- **WHAT THE TASK ASKS**: At the line containing "pos2: [462, 326]", begin an exact copy, and continue through the last line of the entries below. Leave out any pictures.

Data excerpts:
——

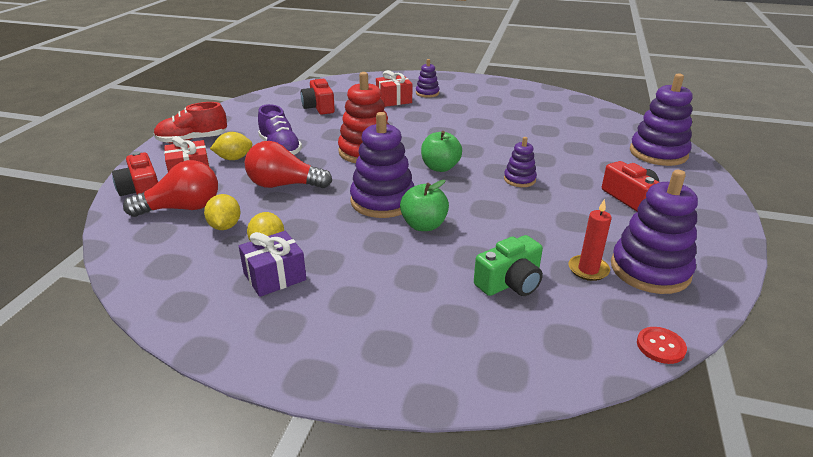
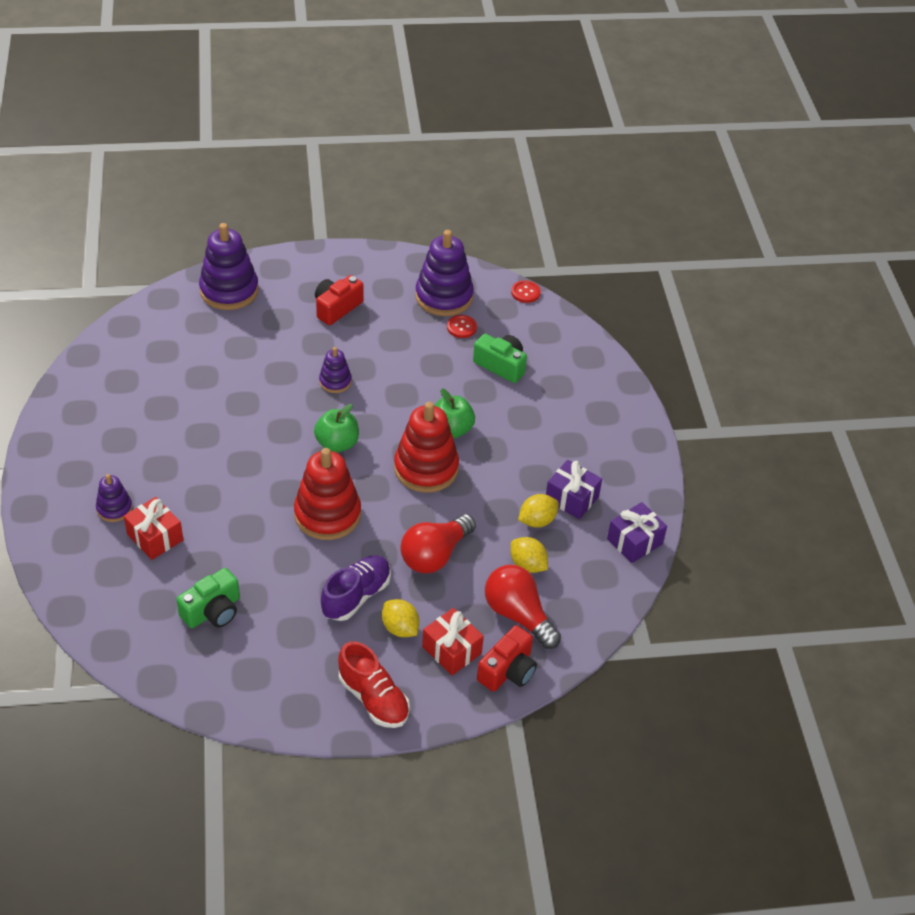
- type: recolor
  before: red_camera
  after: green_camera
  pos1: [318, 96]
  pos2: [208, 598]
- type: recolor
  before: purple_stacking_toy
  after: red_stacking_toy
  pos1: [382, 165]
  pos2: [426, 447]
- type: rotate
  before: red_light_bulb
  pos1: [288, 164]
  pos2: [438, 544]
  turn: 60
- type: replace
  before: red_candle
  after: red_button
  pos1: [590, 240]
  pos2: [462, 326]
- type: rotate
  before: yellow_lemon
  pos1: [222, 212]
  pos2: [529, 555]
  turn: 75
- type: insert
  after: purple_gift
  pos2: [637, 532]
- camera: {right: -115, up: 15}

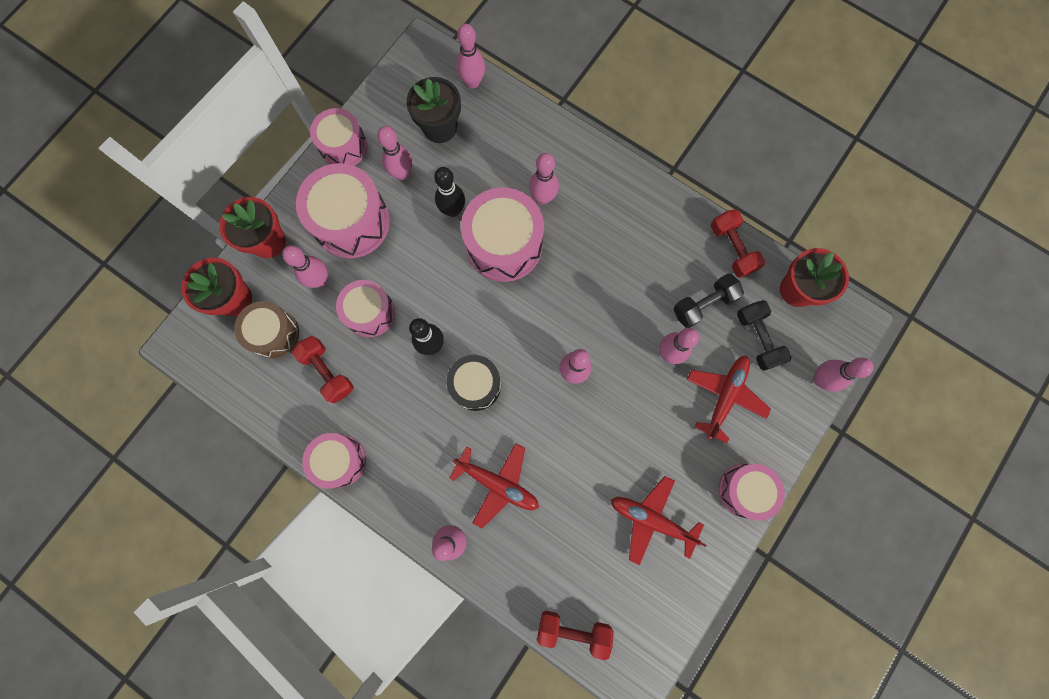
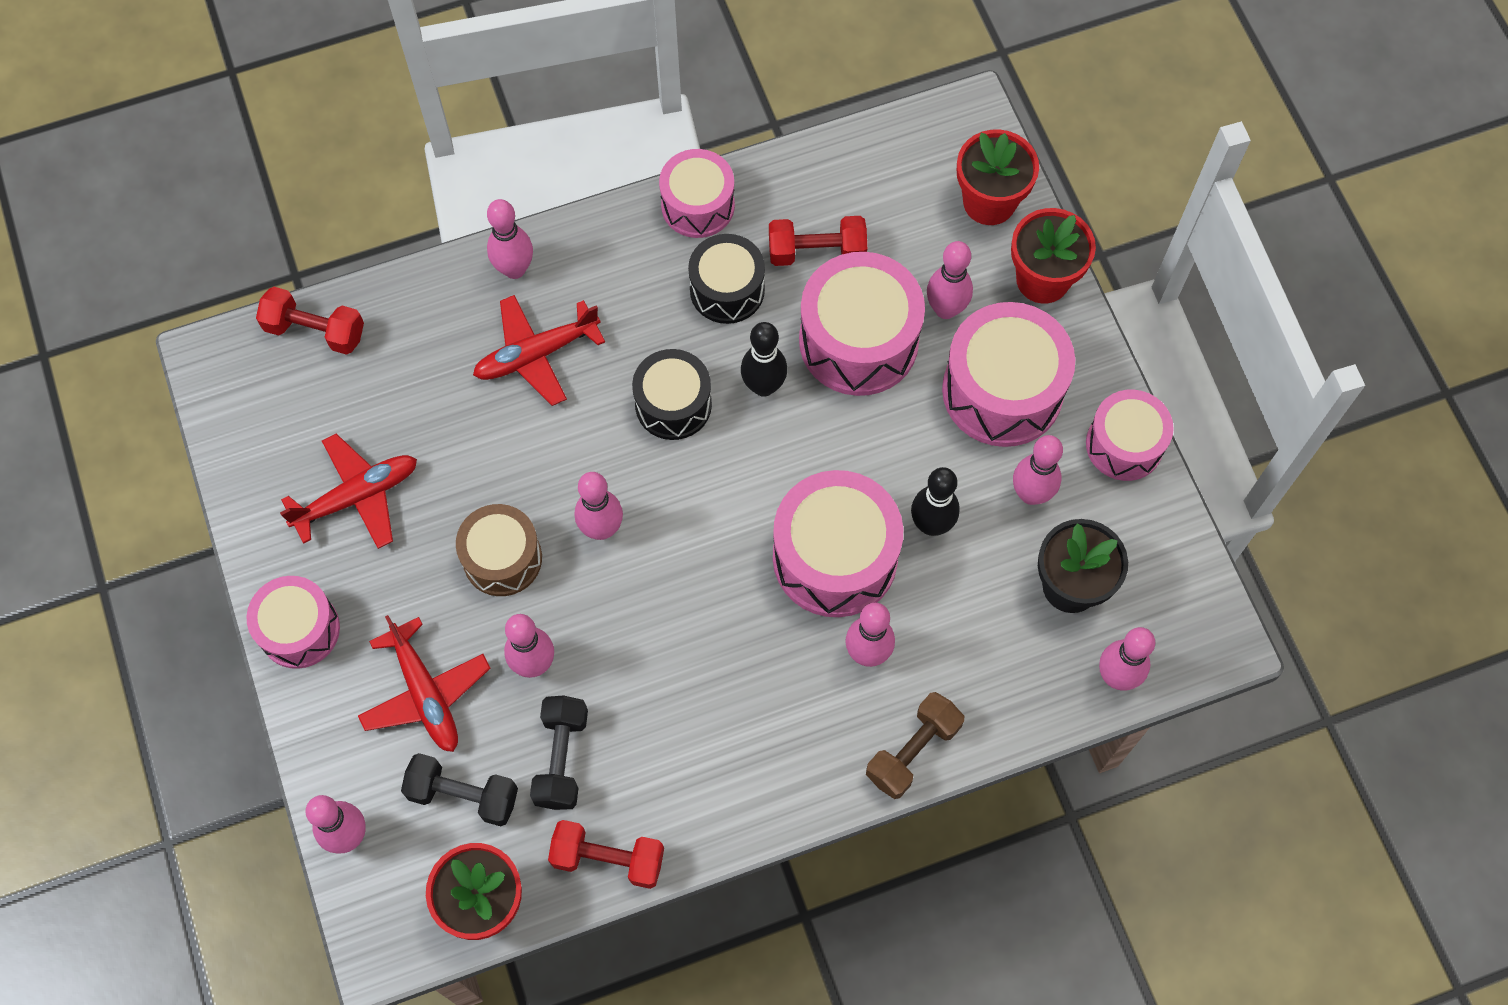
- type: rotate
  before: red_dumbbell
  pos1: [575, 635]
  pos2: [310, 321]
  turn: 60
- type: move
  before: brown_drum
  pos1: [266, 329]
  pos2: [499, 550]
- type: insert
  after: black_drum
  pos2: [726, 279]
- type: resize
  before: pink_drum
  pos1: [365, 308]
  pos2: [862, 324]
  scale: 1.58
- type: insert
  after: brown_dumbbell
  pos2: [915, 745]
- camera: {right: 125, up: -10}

——

- **RESPONSE**:
  pos2: [462, 326]
- type: rotate
  before: yellow_lemon
  pos1: [222, 212]
  pos2: [529, 555]
  turn: 75
- type: insert
  after: purple_gift
  pos2: [637, 532]
- camera: {right: -115, up: 15}

- type: rotate
  before: red_dumbbell
  pos1: [575, 635]
  pos2: [310, 321]
  turn: 60
- type: move
  before: brown_drum
  pos1: [266, 329]
  pos2: [499, 550]
- type: insert
  after: black_drum
  pos2: [726, 279]
- type: resize
  before: pink_drum
  pos1: [365, 308]
  pos2: [862, 324]
  scale: 1.58
- type: insert
  after: brown_dumbbell
  pos2: [915, 745]
- camera: {right: 125, up: -10}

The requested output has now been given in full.